··· GIVEN DATA
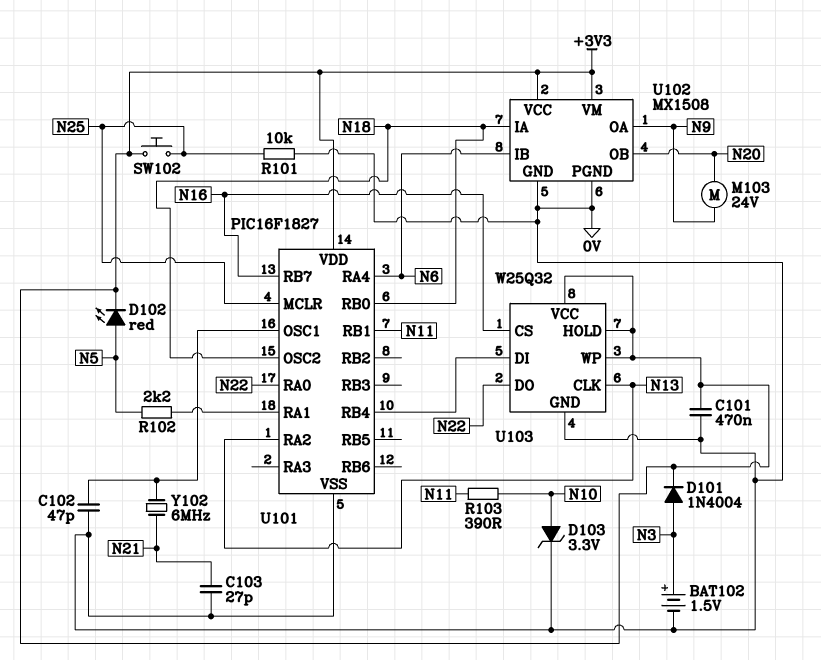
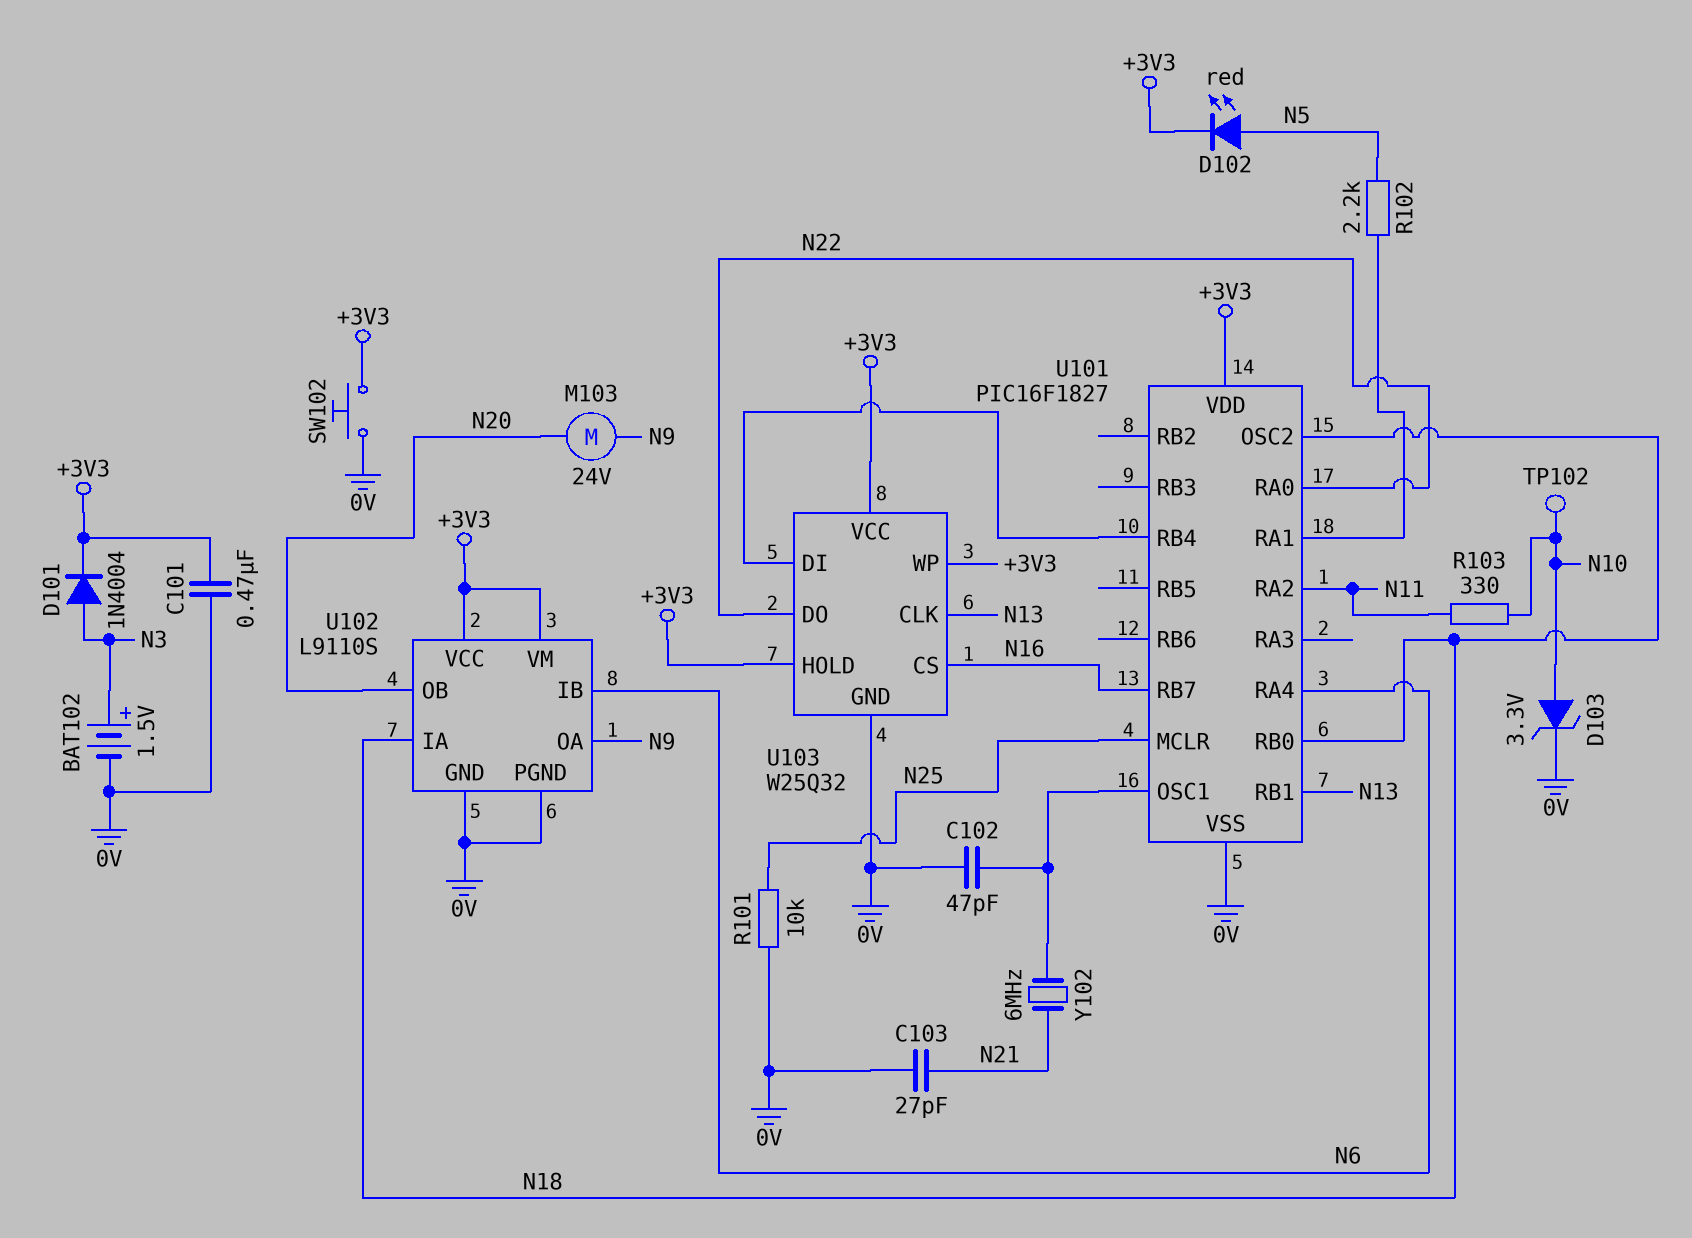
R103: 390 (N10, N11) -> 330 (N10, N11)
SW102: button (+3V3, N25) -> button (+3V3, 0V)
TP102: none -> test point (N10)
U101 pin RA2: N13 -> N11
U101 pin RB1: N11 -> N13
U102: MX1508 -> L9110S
······
__WORK INSTRUCTION__
Could you reproduce the records above exactly, leaving out the pictures?

__SOLUTION__
R103: 390 (N10, N11) -> 330 (N10, N11)
SW102: button (+3V3, N25) -> button (+3V3, 0V)
TP102: none -> test point (N10)
U101 pin RA2: N13 -> N11
U101 pin RB1: N11 -> N13
U102: MX1508 -> L9110S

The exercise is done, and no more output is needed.